> Work required
Excluding images, repeat the data exactly as given.
----- Input data -----
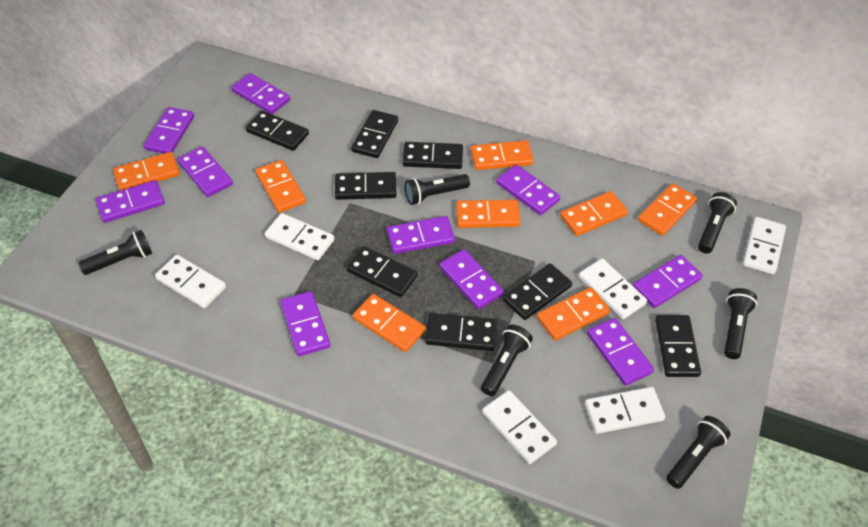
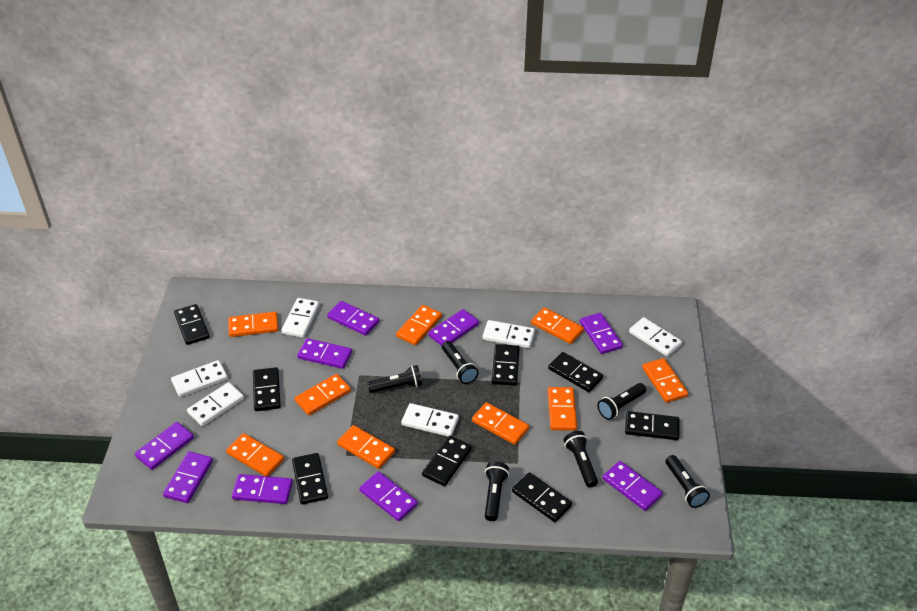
orange domino: 8 -> 9
purple domino: 10 -> 9

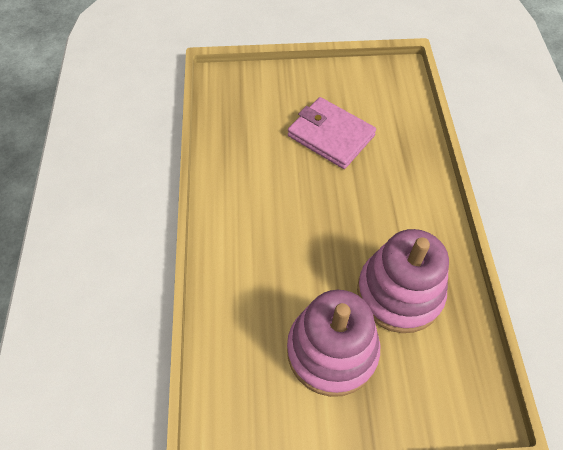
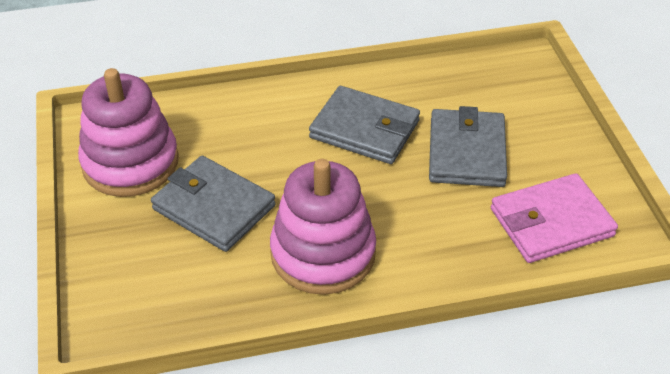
grey wallet: 0 -> 3

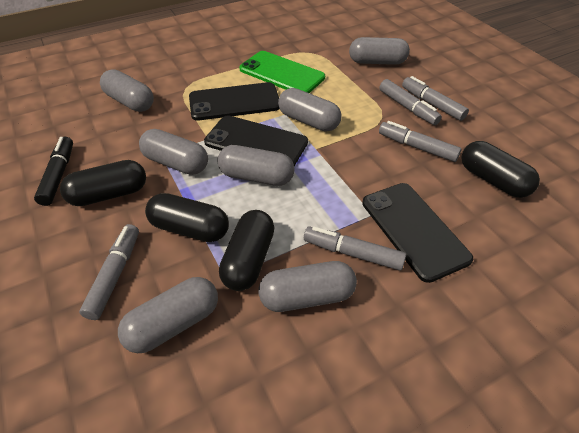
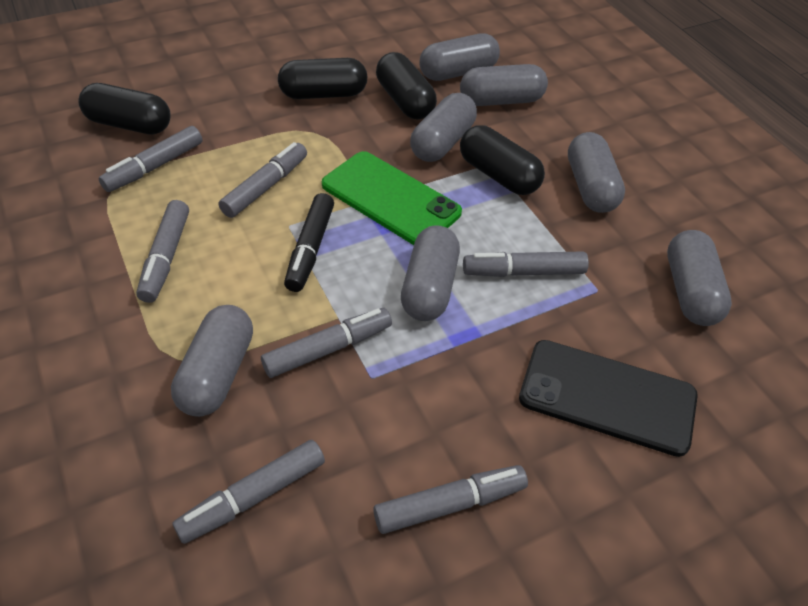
black phone: 3 -> 1
grey marker: 5 -> 7

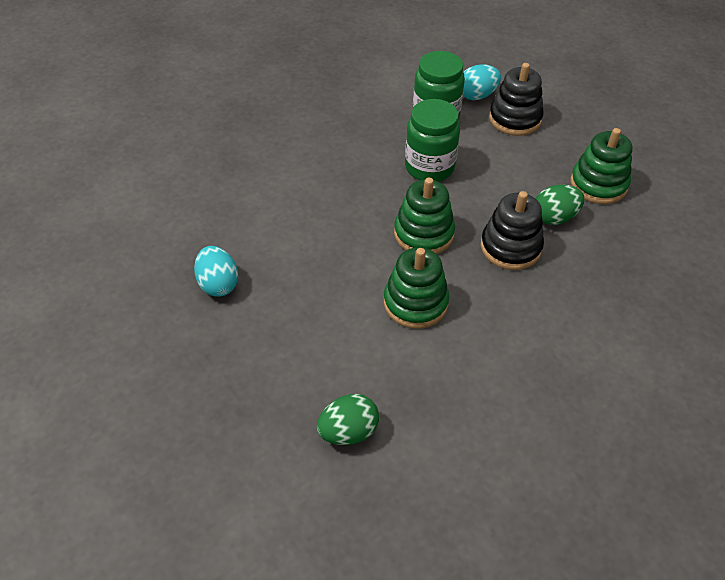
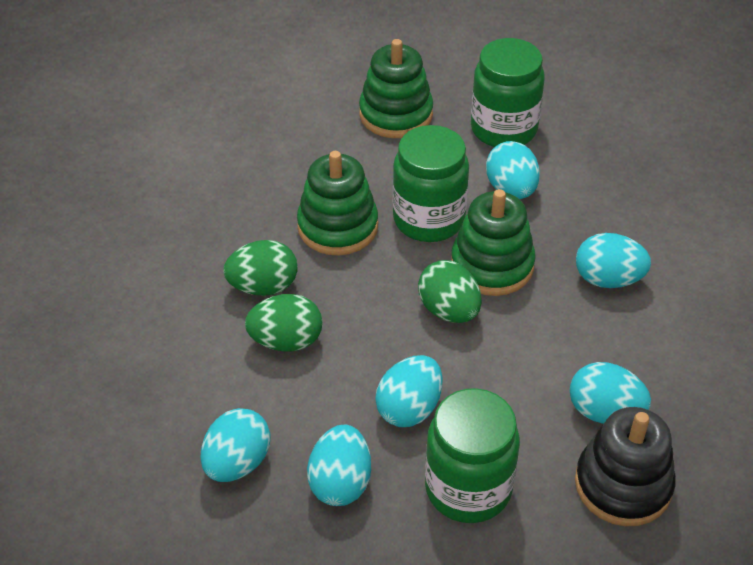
black stacking toy: 2 -> 1
green egg: 2 -> 3
green jar: 2 -> 3
turquoise egg: 2 -> 6

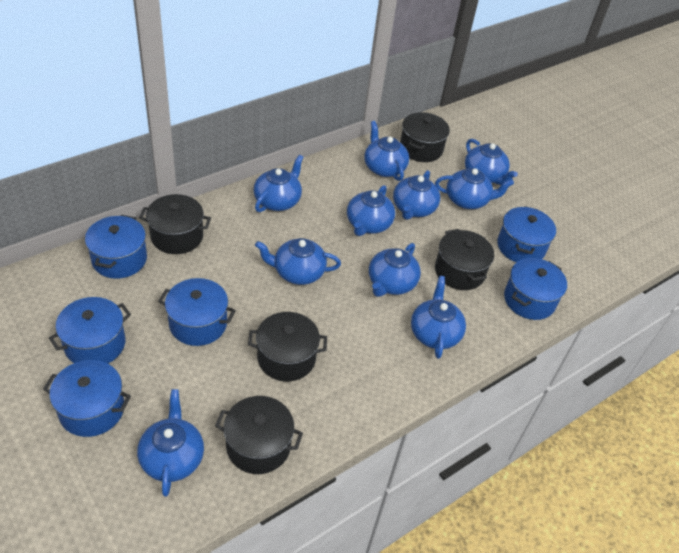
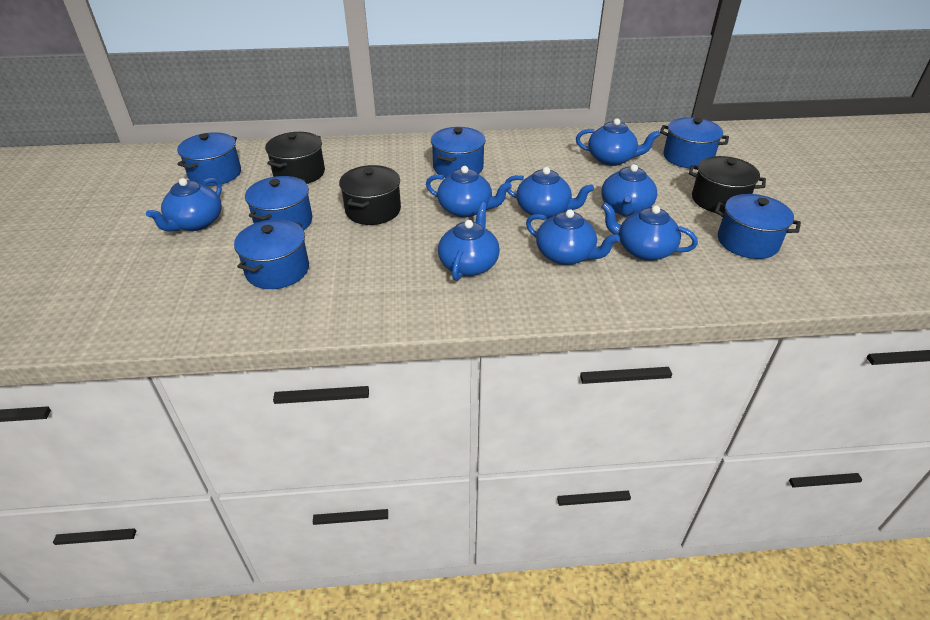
black pot: 5 -> 3
blue teapot: 10 -> 8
-----
> Solution to the problem
orange domino: 8 -> 9
purple domino: 10 -> 9

grey wallet: 0 -> 3

black phone: 3 -> 1
grey marker: 5 -> 7

black stacking toy: 2 -> 1
green egg: 2 -> 3
green jar: 2 -> 3
turquoise egg: 2 -> 6

black pot: 5 -> 3
blue teapot: 10 -> 8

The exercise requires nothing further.